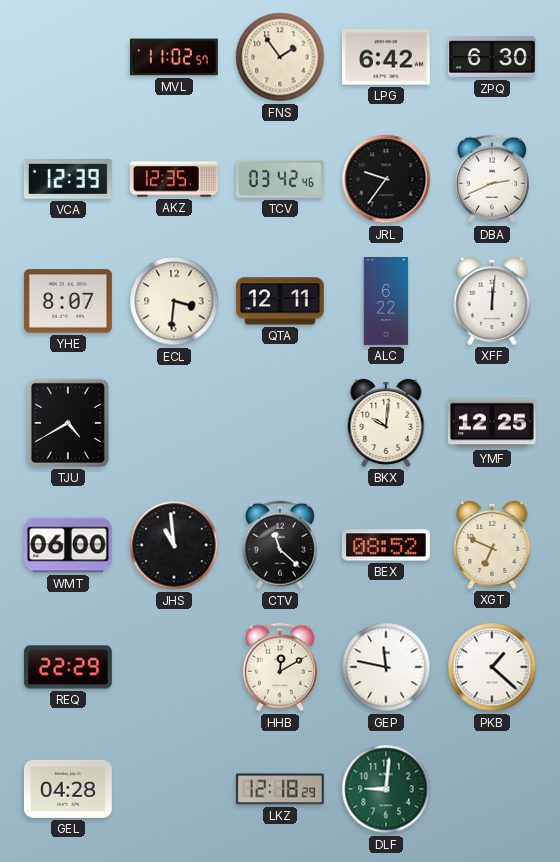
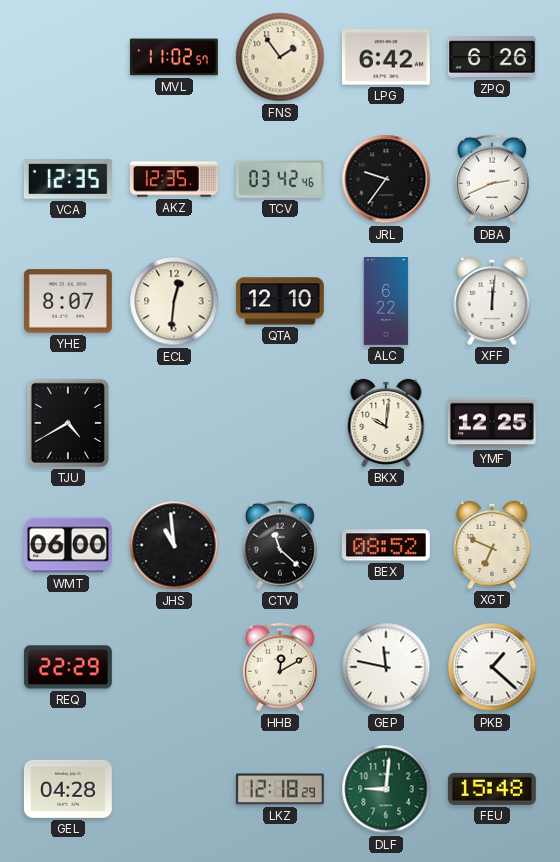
ZPQ: 6:30 -> 6:26
VCA: 12:39 -> 12:35
ECL: 3:31 -> 12:31
QTA: 12:11 -> 12:10
FEU: none -> 15:48
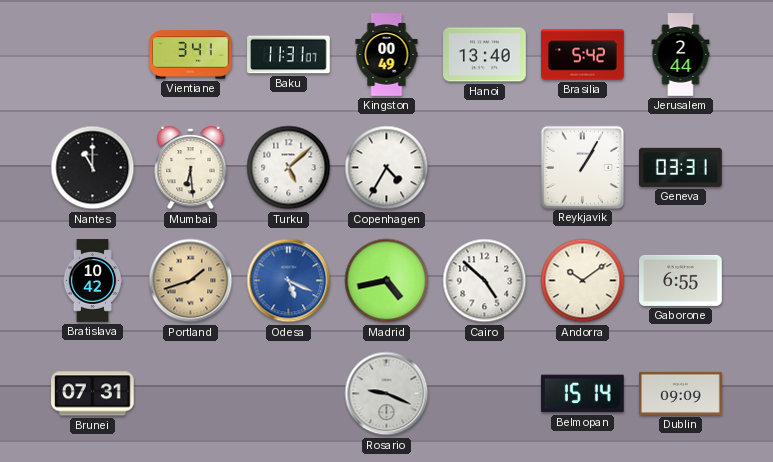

= = =

PROMPT: Return every text line from the material above as a JSON list of strings, one string per line, with blank lines omitted. Leave the pictures out.

THE RESULT:
[
  "ZPQ: 6:30 -> 6:26",
  "VCA: 12:39 -> 12:35",
  "ECL: 3:31 -> 12:31",
  "QTA: 12:11 -> 12:10",
  "FEU: none -> 15:48"
]